Your objective: Exact copies of all the lines below are required, with the pictures omitted.

[Itemized modification records]

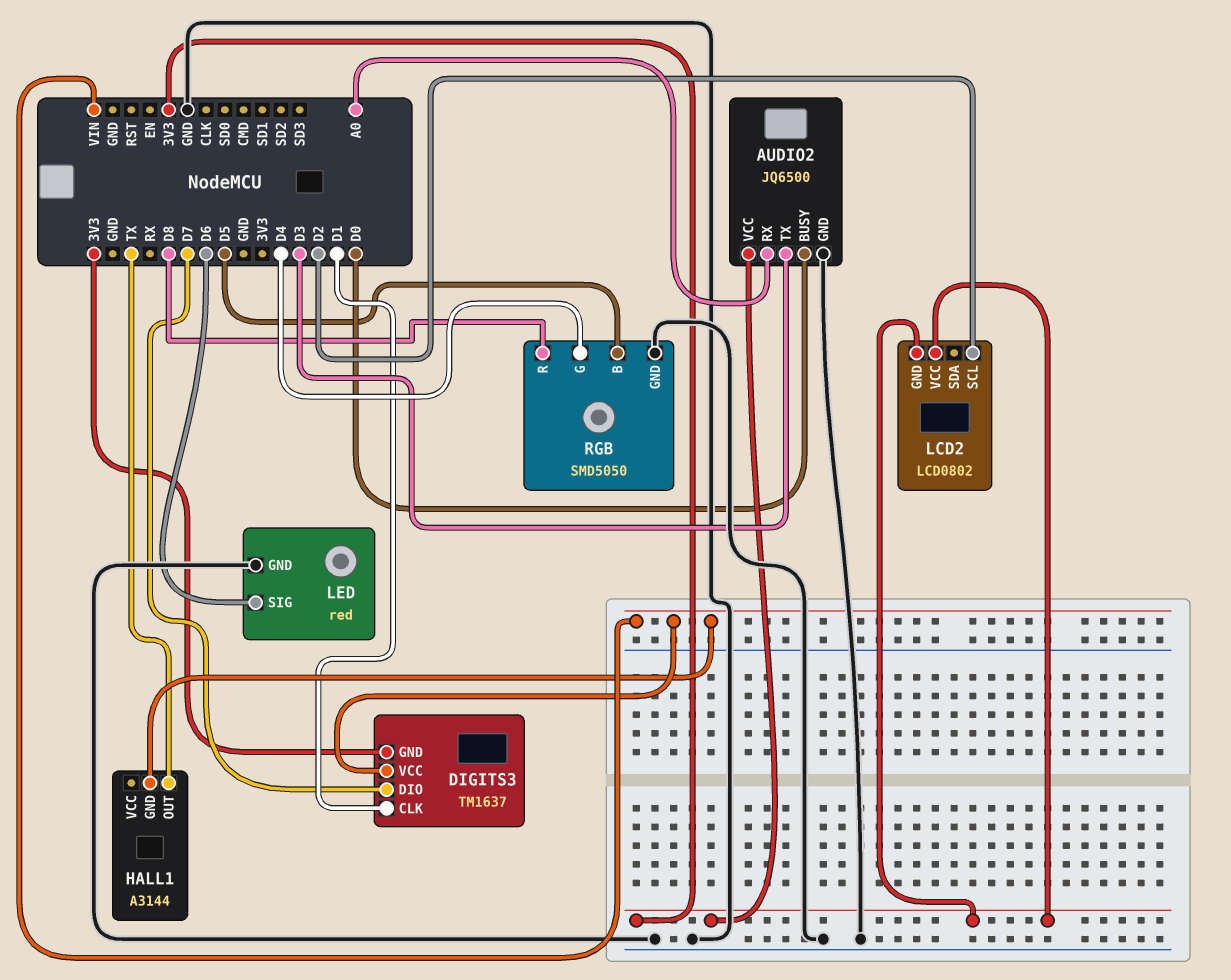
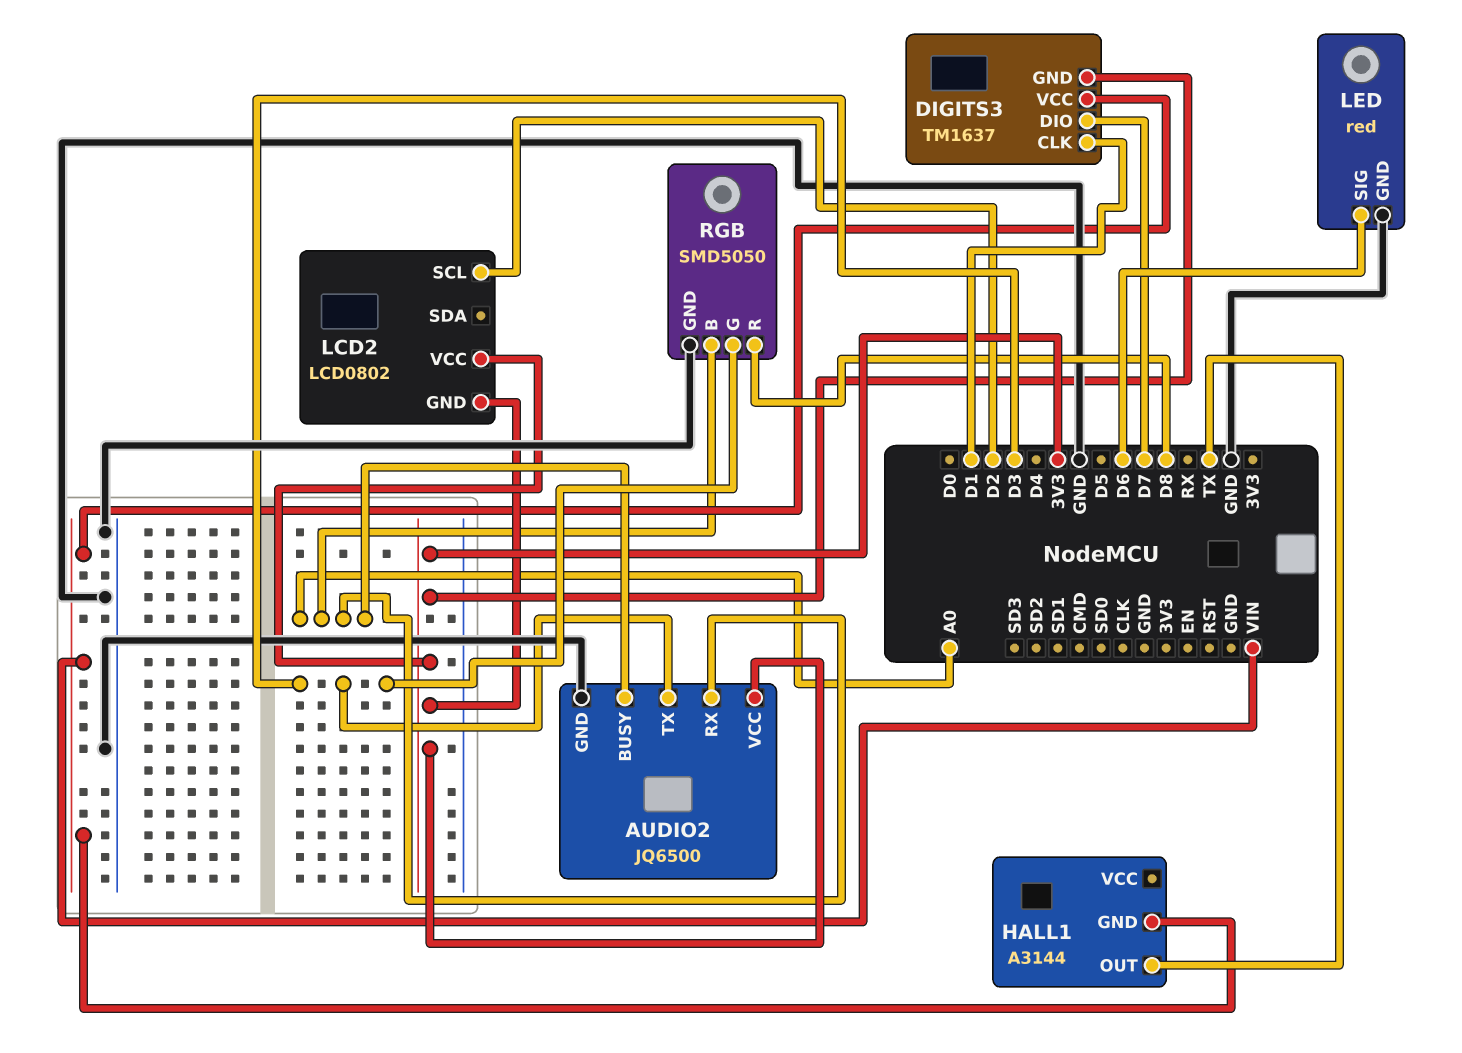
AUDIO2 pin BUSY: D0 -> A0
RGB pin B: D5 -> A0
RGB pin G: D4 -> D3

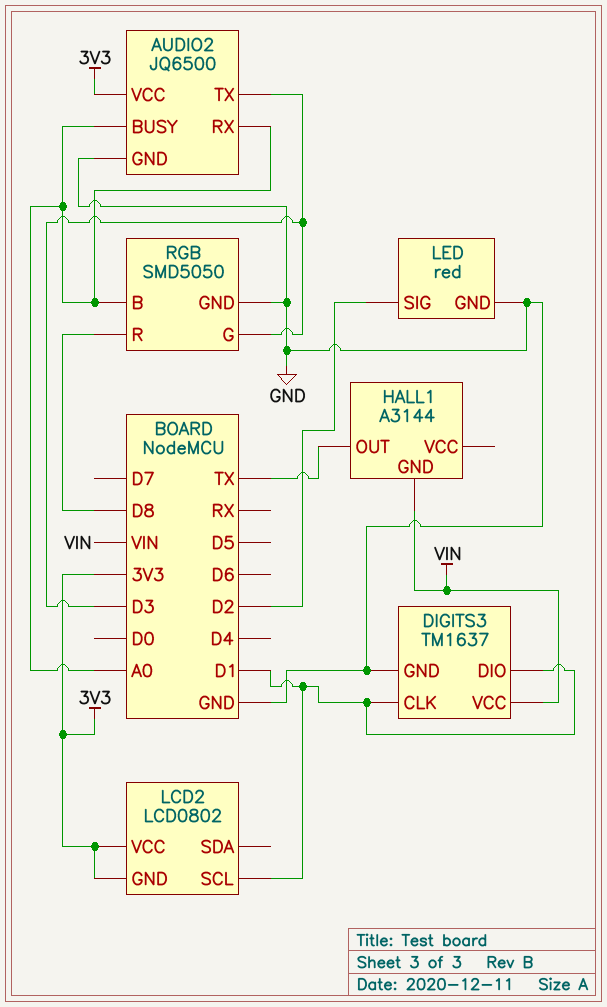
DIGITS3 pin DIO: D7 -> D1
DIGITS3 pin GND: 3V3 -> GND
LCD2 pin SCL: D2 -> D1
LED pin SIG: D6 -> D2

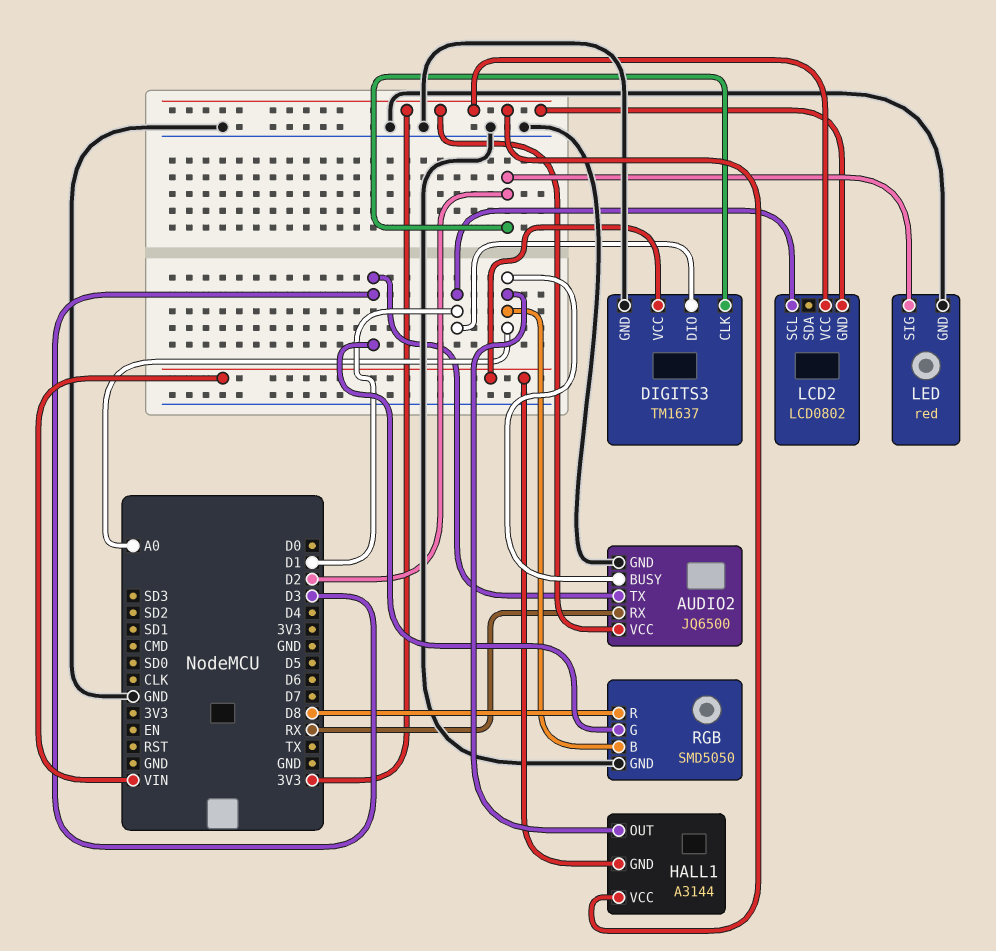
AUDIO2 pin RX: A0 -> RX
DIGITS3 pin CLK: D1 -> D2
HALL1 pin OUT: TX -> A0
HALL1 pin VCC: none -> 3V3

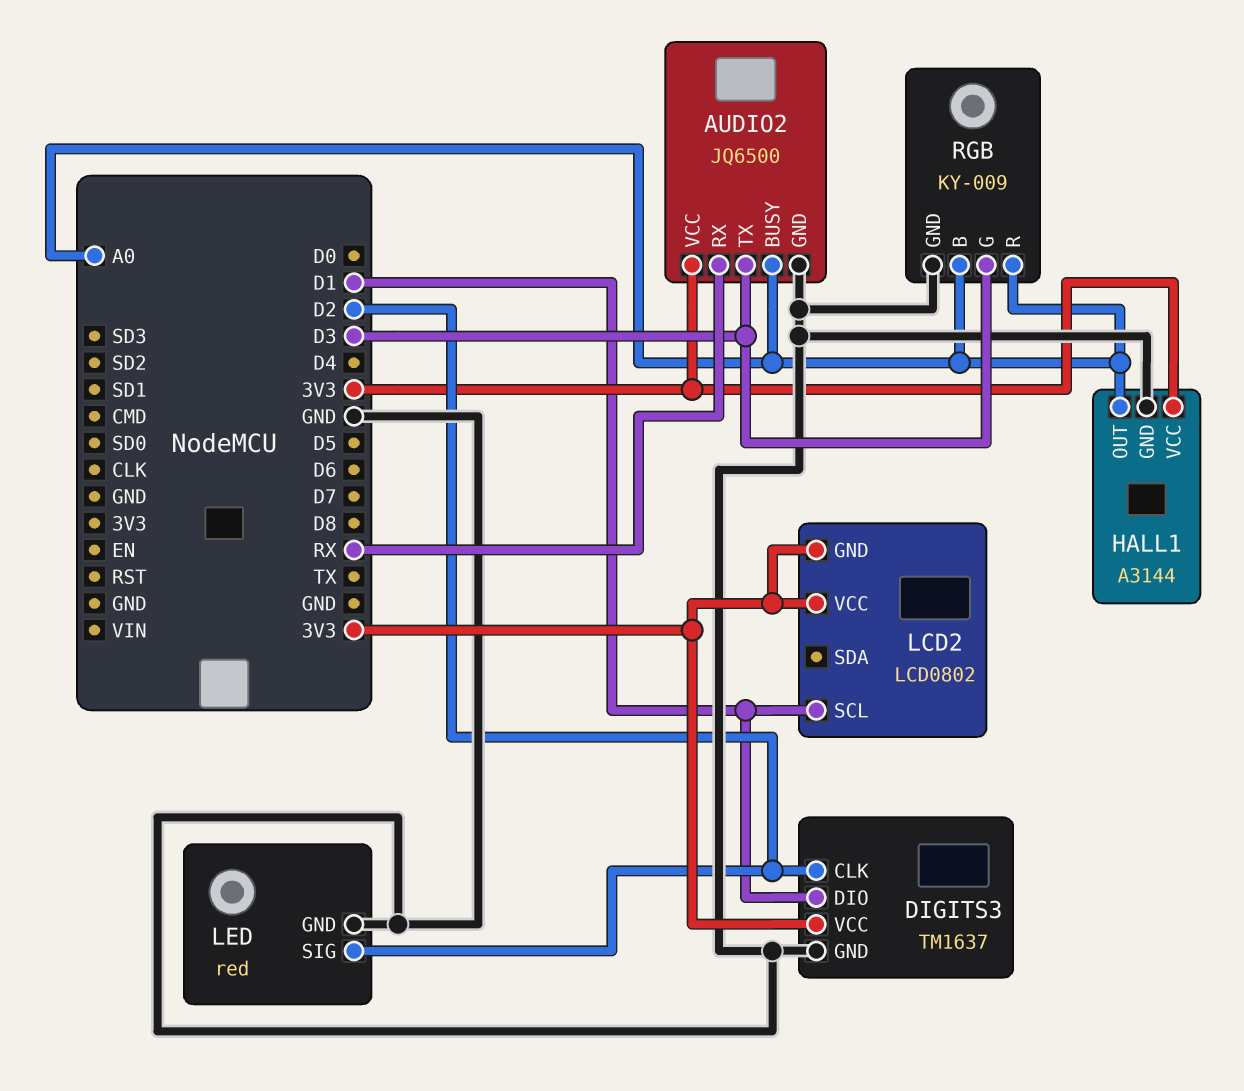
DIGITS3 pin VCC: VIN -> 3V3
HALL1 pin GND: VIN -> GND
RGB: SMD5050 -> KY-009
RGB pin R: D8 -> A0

Reply to the task:
AUDIO2 pin BUSY: D0 -> A0
RGB pin B: D5 -> A0
RGB pin G: D4 -> D3

DIGITS3 pin DIO: D7 -> D1
DIGITS3 pin GND: 3V3 -> GND
LCD2 pin SCL: D2 -> D1
LED pin SIG: D6 -> D2

AUDIO2 pin RX: A0 -> RX
DIGITS3 pin CLK: D1 -> D2
HALL1 pin OUT: TX -> A0
HALL1 pin VCC: none -> 3V3

DIGITS3 pin VCC: VIN -> 3V3
HALL1 pin GND: VIN -> GND
RGB: SMD5050 -> KY-009
RGB pin R: D8 -> A0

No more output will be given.